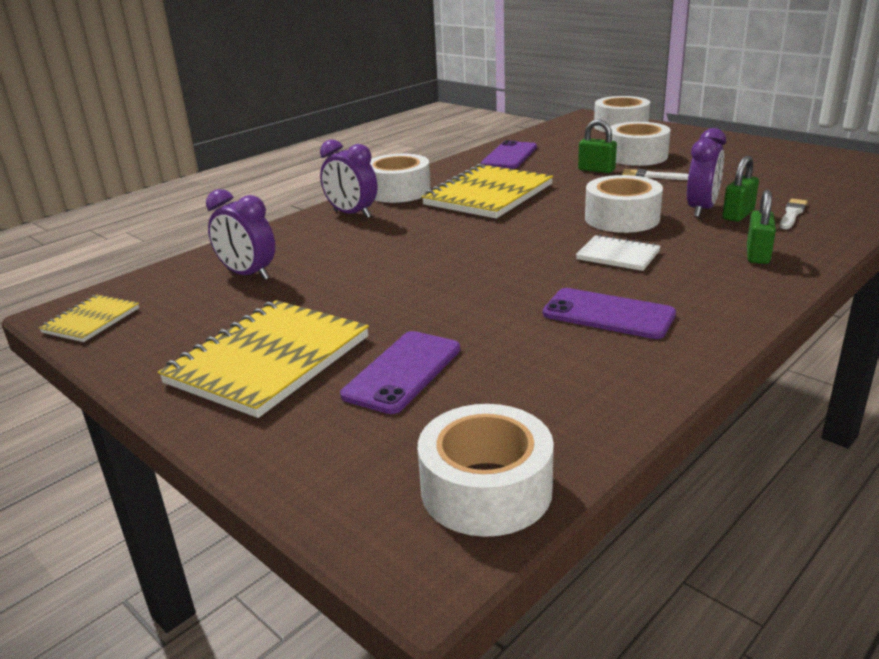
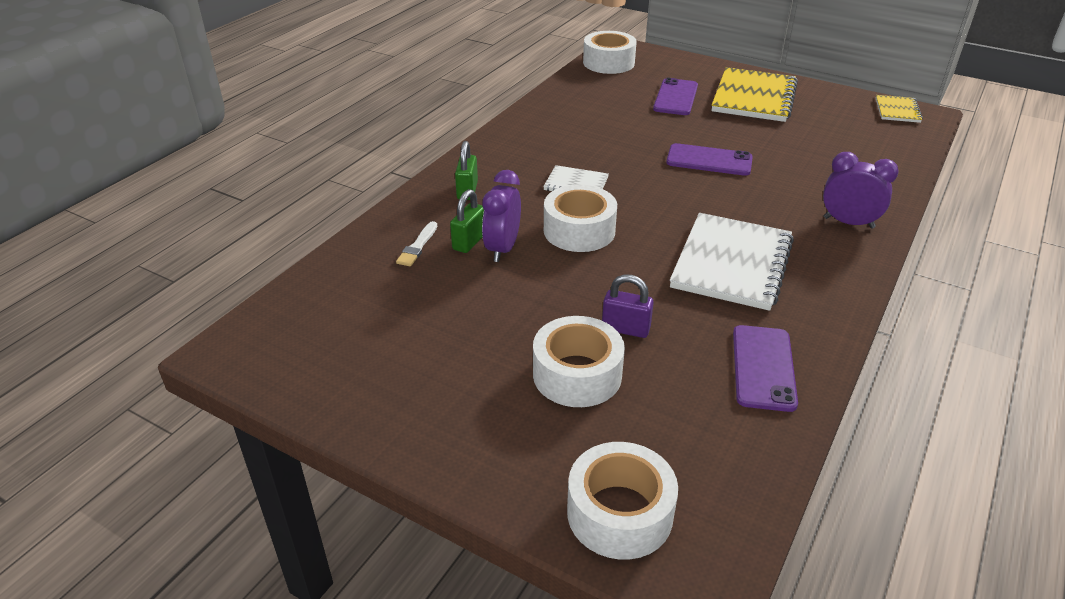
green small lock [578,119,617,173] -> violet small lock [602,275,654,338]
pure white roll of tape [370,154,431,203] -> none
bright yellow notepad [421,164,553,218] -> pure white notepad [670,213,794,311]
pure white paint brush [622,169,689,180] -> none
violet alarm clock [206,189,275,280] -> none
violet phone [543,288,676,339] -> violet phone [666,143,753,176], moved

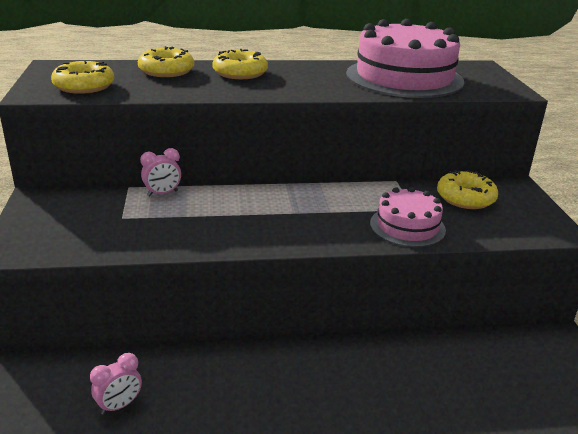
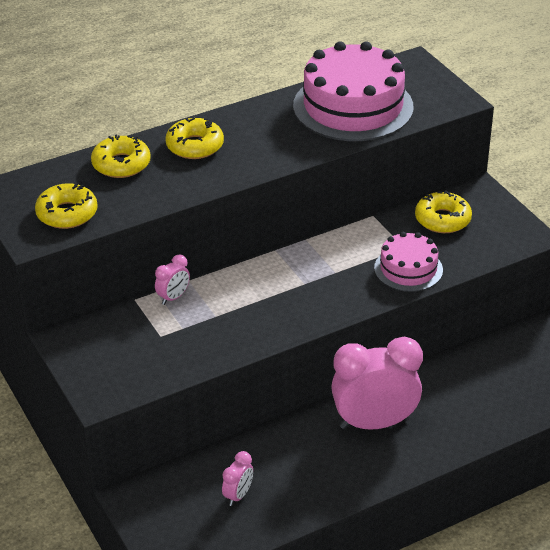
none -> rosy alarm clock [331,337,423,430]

Work instruction:
Check the listing above for "violet". Show every line where it turns up.

Response:
green small lock [578,119,617,173] -> violet small lock [602,275,654,338]
violet alarm clock [206,189,275,280] -> none
violet phone [543,288,676,339] -> violet phone [666,143,753,176], moved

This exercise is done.